* DIRECTIONS FOR THIS TASK *
Using the entries below, copy exactly each line from the line with "white heart: 4 -> 3" up to and including the line with "white egg: 6 -> 5", with every picture left out.

----

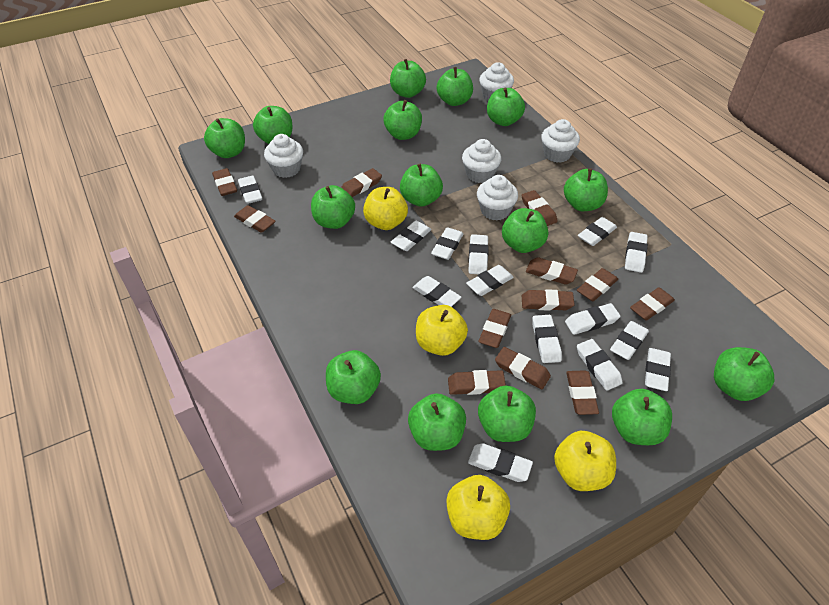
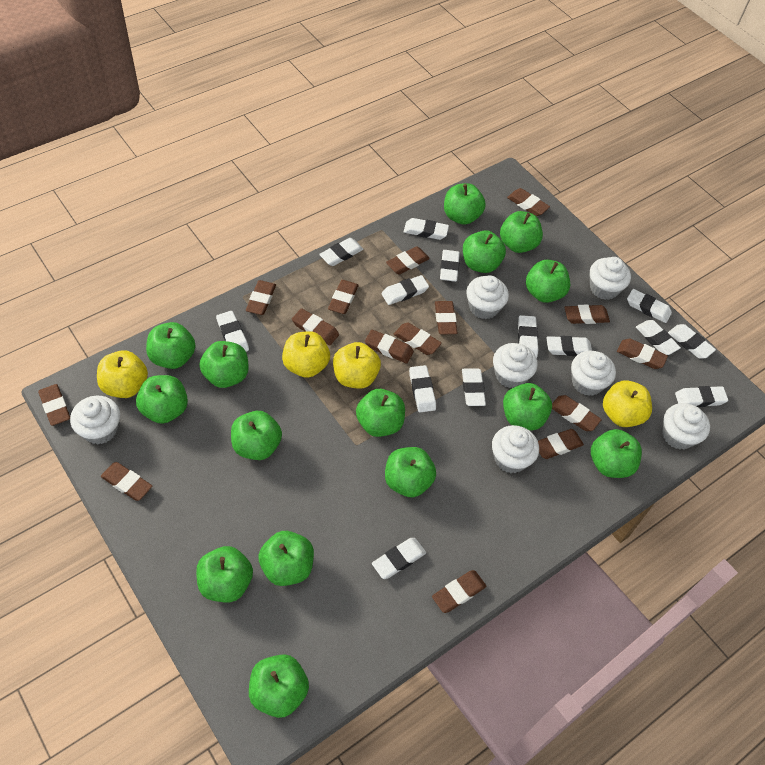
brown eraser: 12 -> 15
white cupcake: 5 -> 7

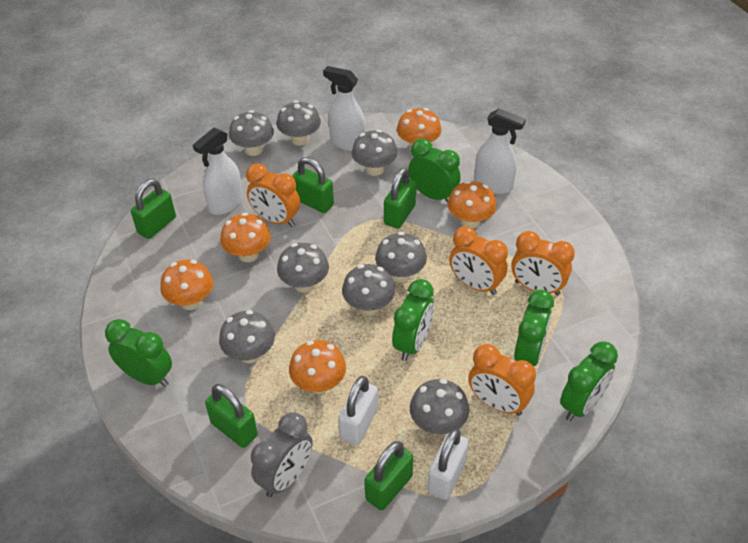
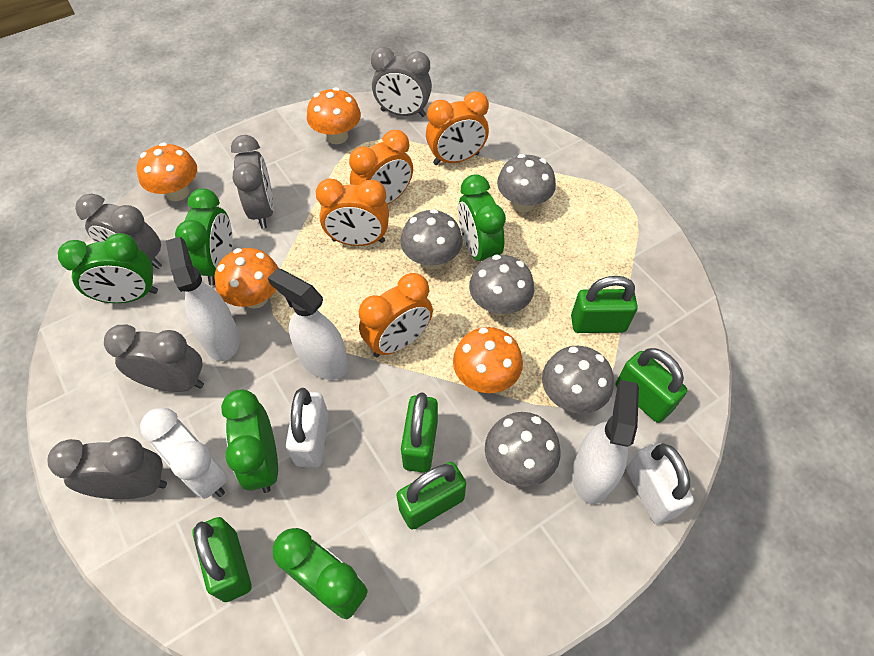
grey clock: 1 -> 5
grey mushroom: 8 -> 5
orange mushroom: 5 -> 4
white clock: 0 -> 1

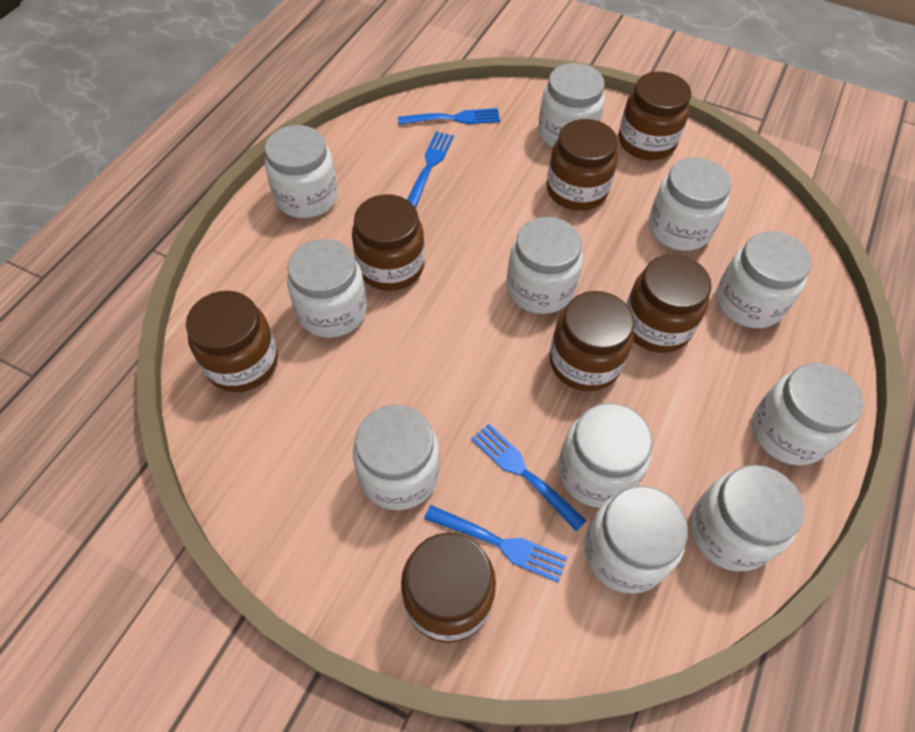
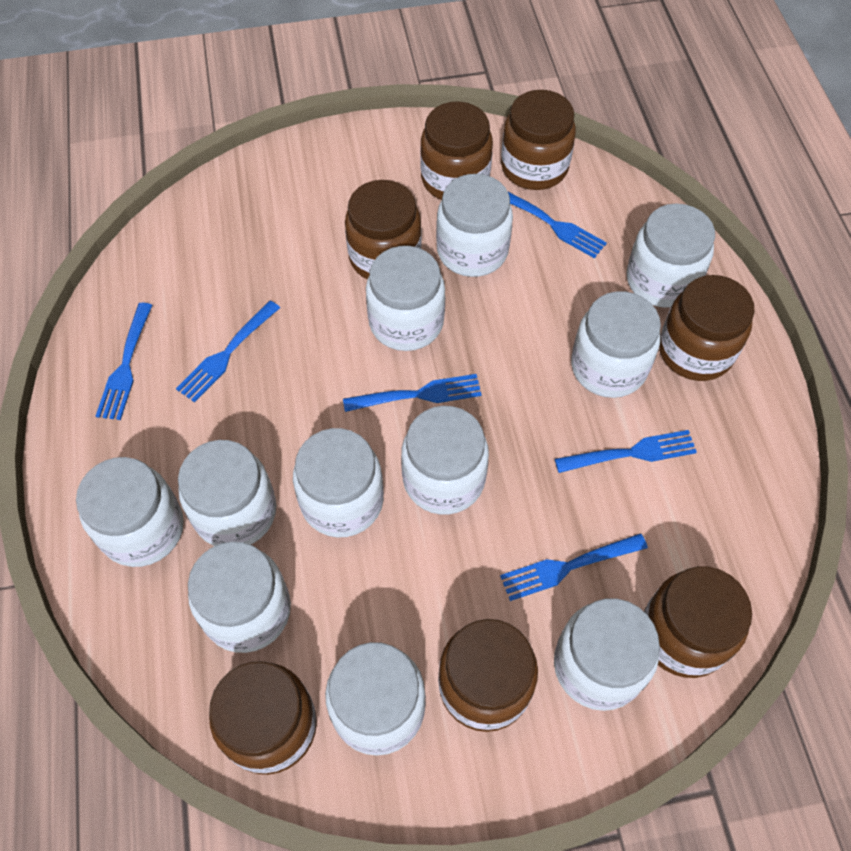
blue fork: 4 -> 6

----

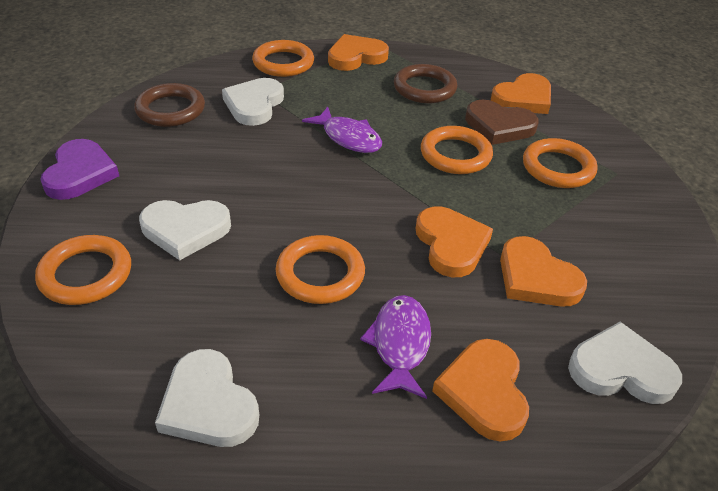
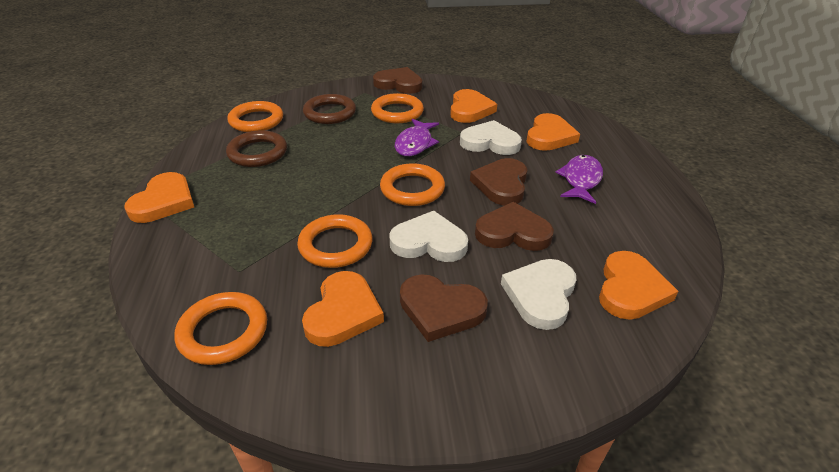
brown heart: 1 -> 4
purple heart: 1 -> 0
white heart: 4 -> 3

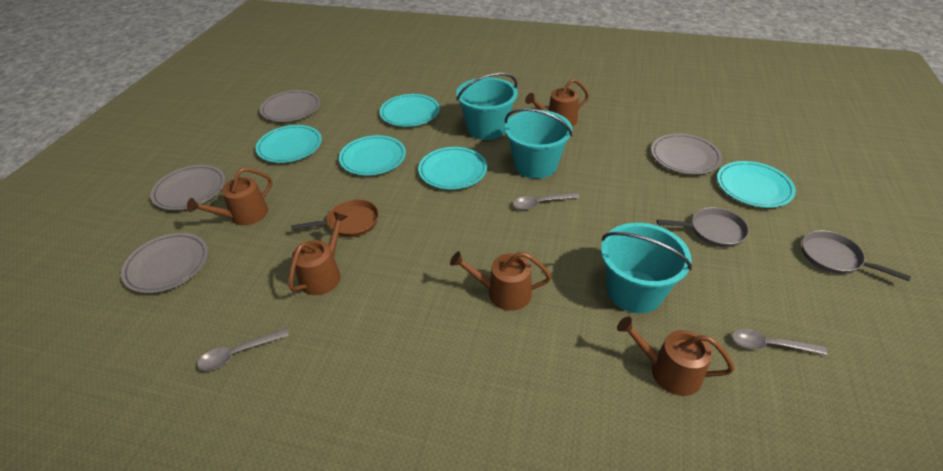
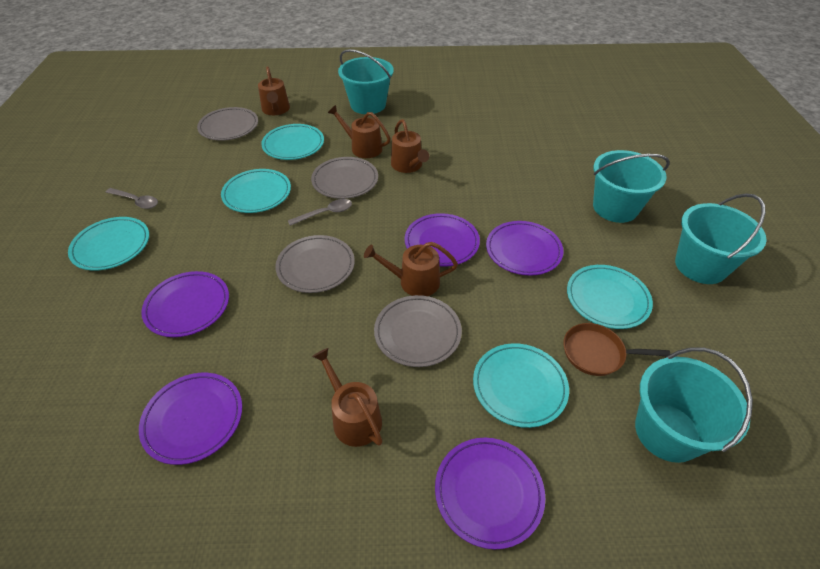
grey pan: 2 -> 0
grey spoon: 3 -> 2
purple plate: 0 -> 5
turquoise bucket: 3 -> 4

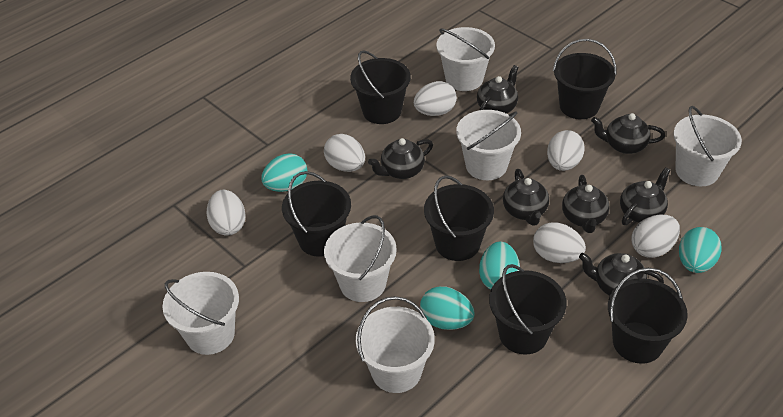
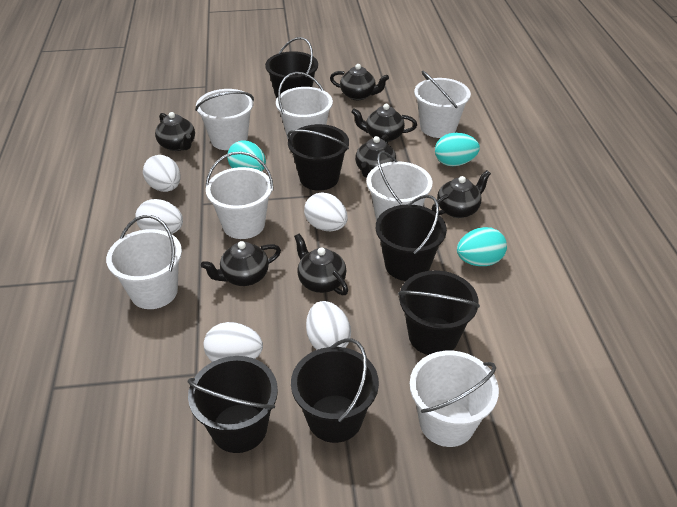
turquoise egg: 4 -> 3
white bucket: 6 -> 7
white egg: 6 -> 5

----

* THE ANSWER *
white heart: 4 -> 3

grey pan: 2 -> 0
grey spoon: 3 -> 2
purple plate: 0 -> 5
turquoise bucket: 3 -> 4

turquoise egg: 4 -> 3
white bucket: 6 -> 7
white egg: 6 -> 5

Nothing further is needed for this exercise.